- Exercise objective -
The expected result is the run of lines from the one containing "turquoise hat [485,148,564,228]" to the end of the listing, copied exactly.

- Entries provided -
----------------
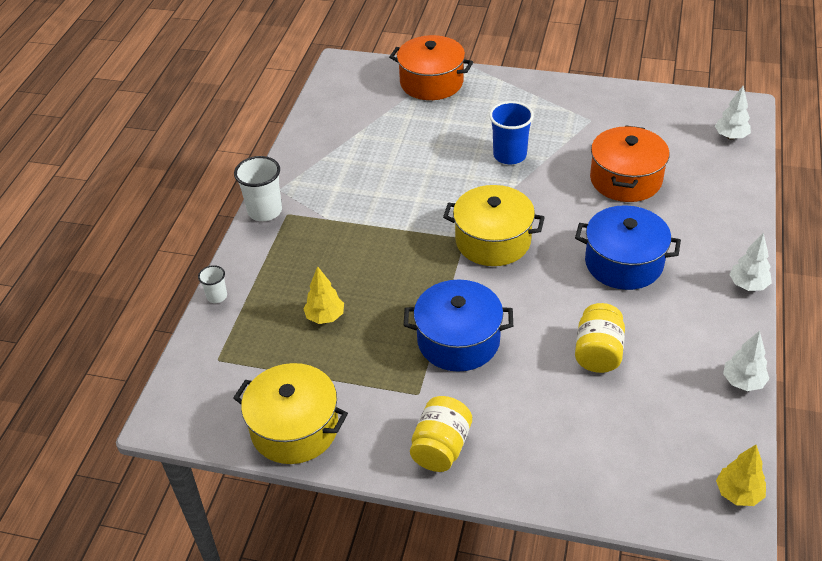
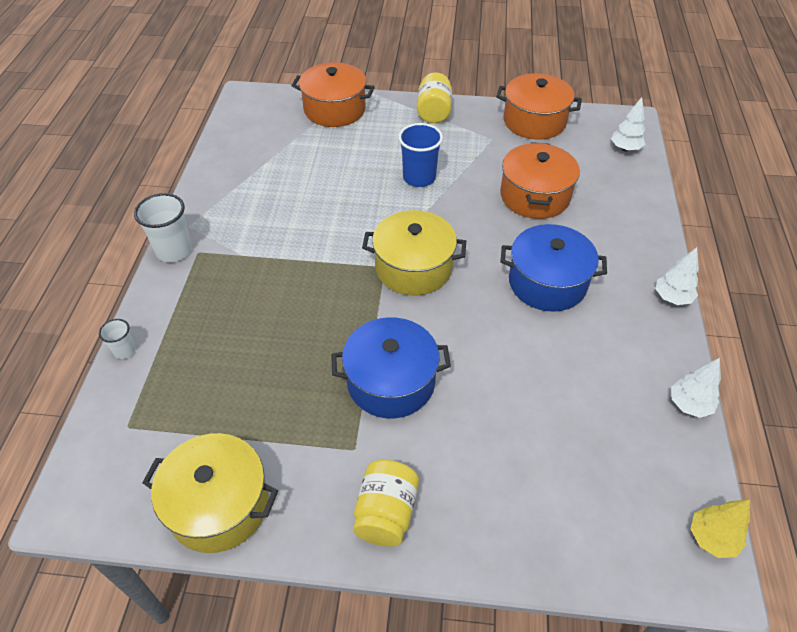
camera: 10 degrees left, 5 degrees up
yellow tree [303,266,344,324] -> none
yellow jar [575,303,625,373] -> yellow jar moved to [417,73,452,123]
none -> orange pot [496,73,582,140]

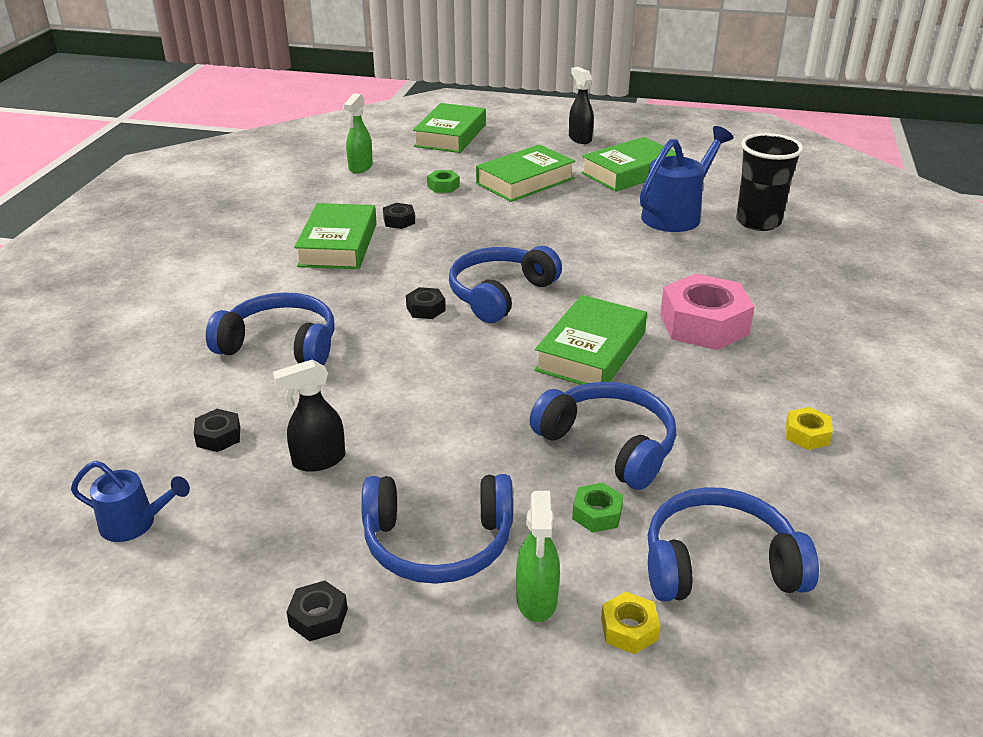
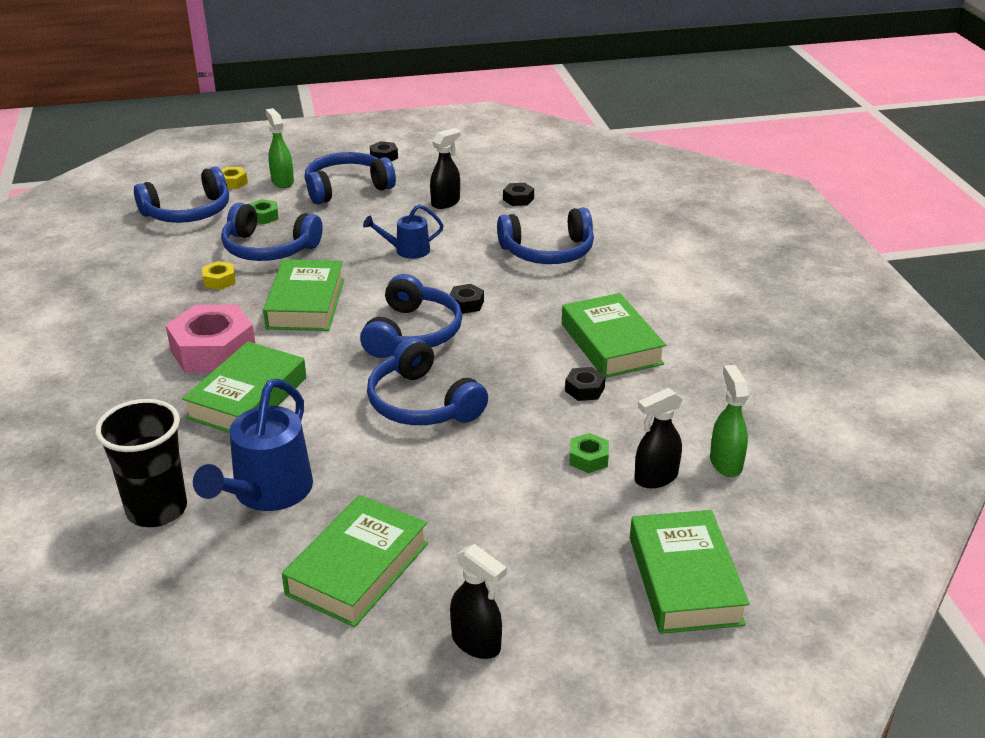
camera: 155 degrees right, 0 degrees up
blue watering can [71,461,190,542] -> blue watering can moved to [363,204,444,259]
green book [476,144,575,202] -> green book moved to [182,342,306,433]
yellow nut [785,407,833,450] -> yellow nut moved to [202,261,236,290]
none -> blue headphones [367,337,488,425]
none -> black spray bottle [634,388,683,488]

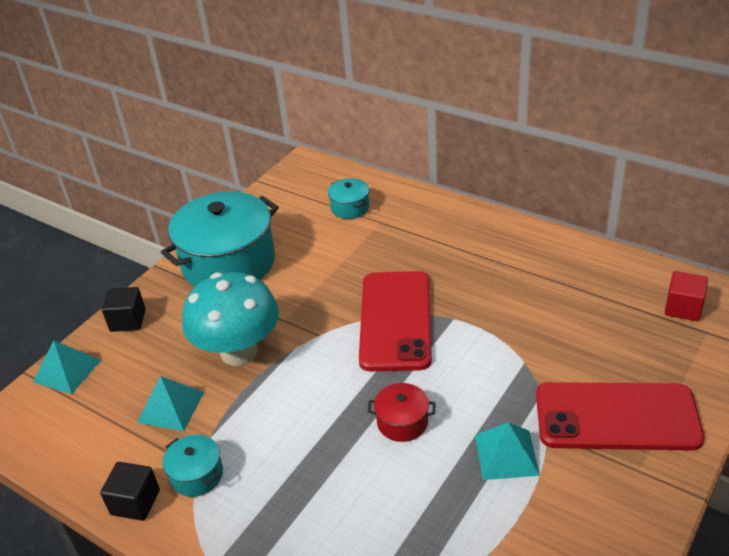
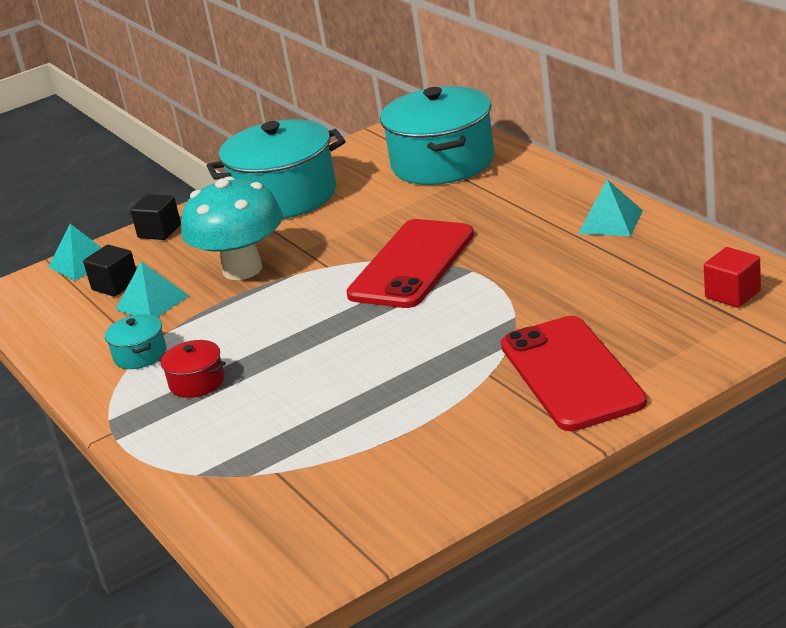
camera: 25 degrees right, 10 degrees down
black cube [100,462,160,521] -> black cube moved to [83,245,136,297]
turquoise pot [328,178,370,219] -> turquoise pot [380,86,494,185], size x2.28
red pot [367,383,436,442] -> red pot moved to [158,340,226,398]
turquoise pyramid [475,422,540,480] -> turquoise pyramid moved to [578,179,643,236]
red phone [536,382,704,451] -> red phone turned 45 degrees clockwise [501,316,647,431]

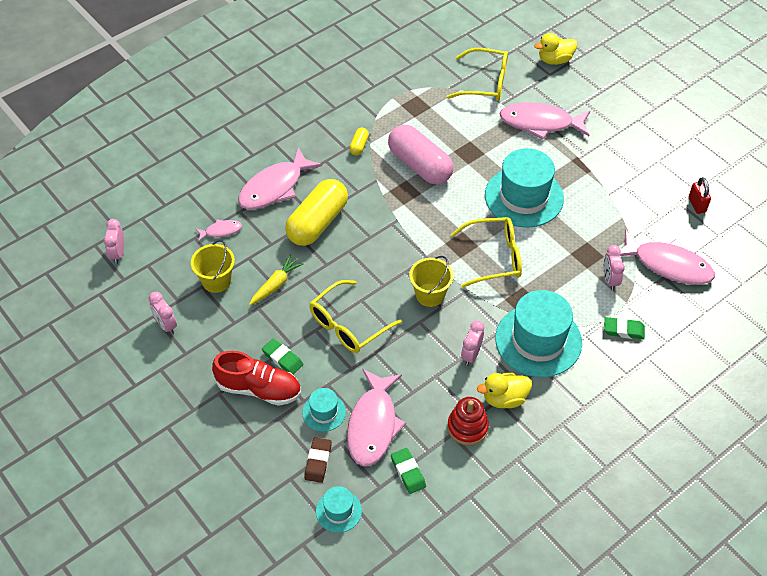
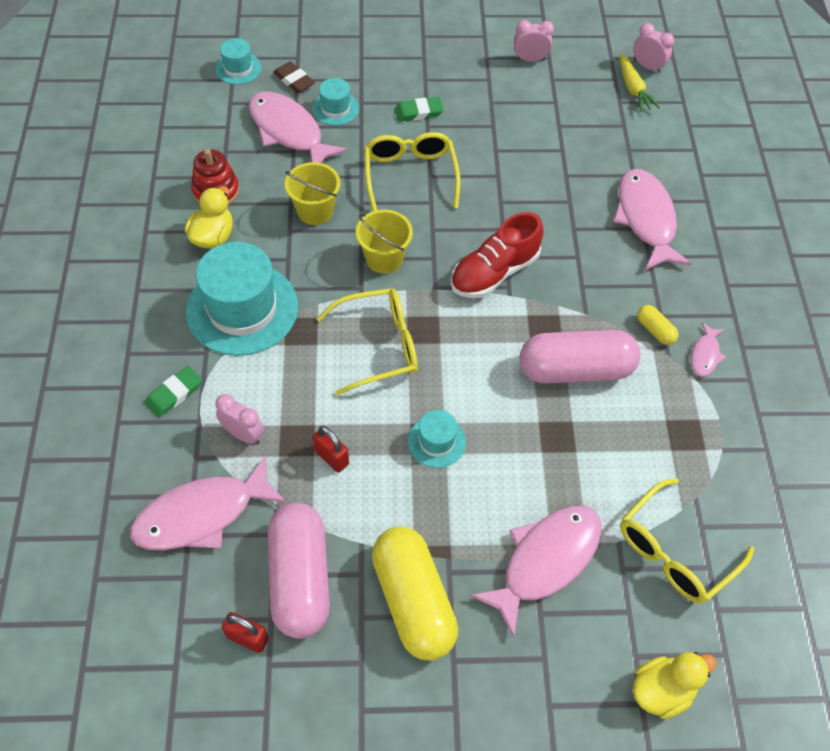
camera: 125 degrees right, 5 degrees up
yellow bucket [191,240,235,293] -> yellow bucket moved to [285,162,341,225]
pink fish [195,219,242,242] -> pink fish moved to [691,322,726,377]
red shoe [212,351,301,406] -> red shoe moved to [451,212,543,298]
yellow carrot [249,255,304,305] -> yellow carrot moved to [620,54,660,112]
yellow capsule [285,179,348,246] -> yellow capsule moved to [372,527,458,660]
green eraser [391,448,426,494] -> none
yellow glasses [451,217,522,288] -> yellow glasses turned 135 degrees counterclockwise [316,288,418,396]
pink clock [461,320,484,366] -> none
turquoise hat [485,148,564,228] -> turquoise hat [408,410,466,468], size x0.48
yellow duck [534,33,577,65] -> yellow duck turned 45 degrees clockwise [633,652,717,719]
none -> pink capsule [268,503,330,639]
none -> red padlock [313,426,349,473]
----------------
- Task solution -
turquoise hat [485,148,564,228] -> turquoise hat [408,410,466,468], size x0.48
yellow duck [534,33,577,65] -> yellow duck turned 45 degrees clockwise [633,652,717,719]
none -> pink capsule [268,503,330,639]
none -> red padlock [313,426,349,473]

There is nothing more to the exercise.